Work to complete: Search the data below for the string "degrees" and copy all lines where it shows up.

Collected material:
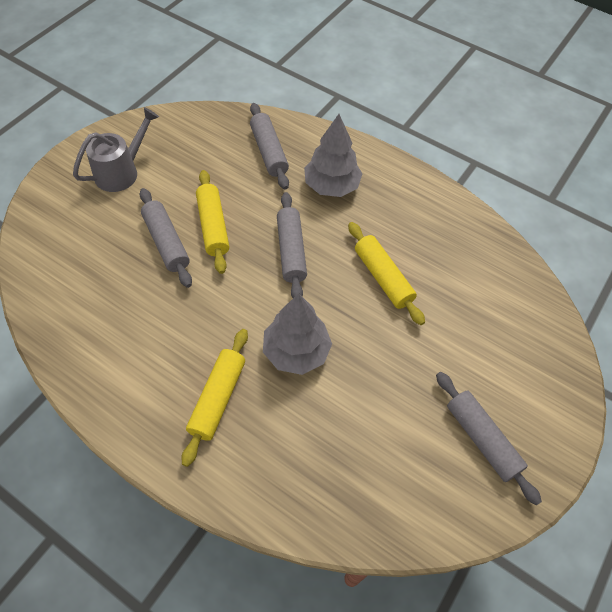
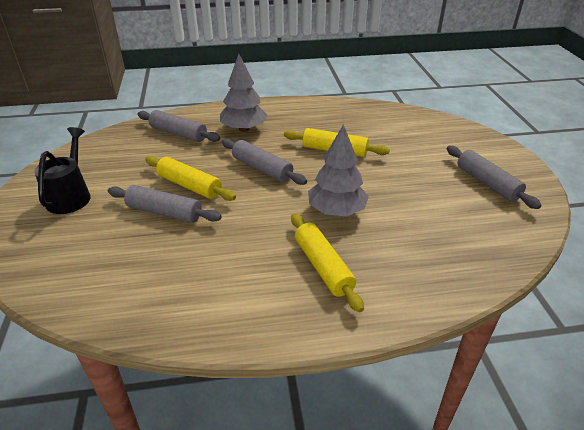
camera: 40 degrees left, 20 degrees down
(122, 171) = (71, 195): grey watering can -> black watering can
(482, 439) = (487, 183): grey rolling pin -> grey rolling pin turned 45 degrees clockwise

Task result:
camera: 40 degrees left, 20 degrees down
(482, 439) = (487, 183): grey rolling pin -> grey rolling pin turned 45 degrees clockwise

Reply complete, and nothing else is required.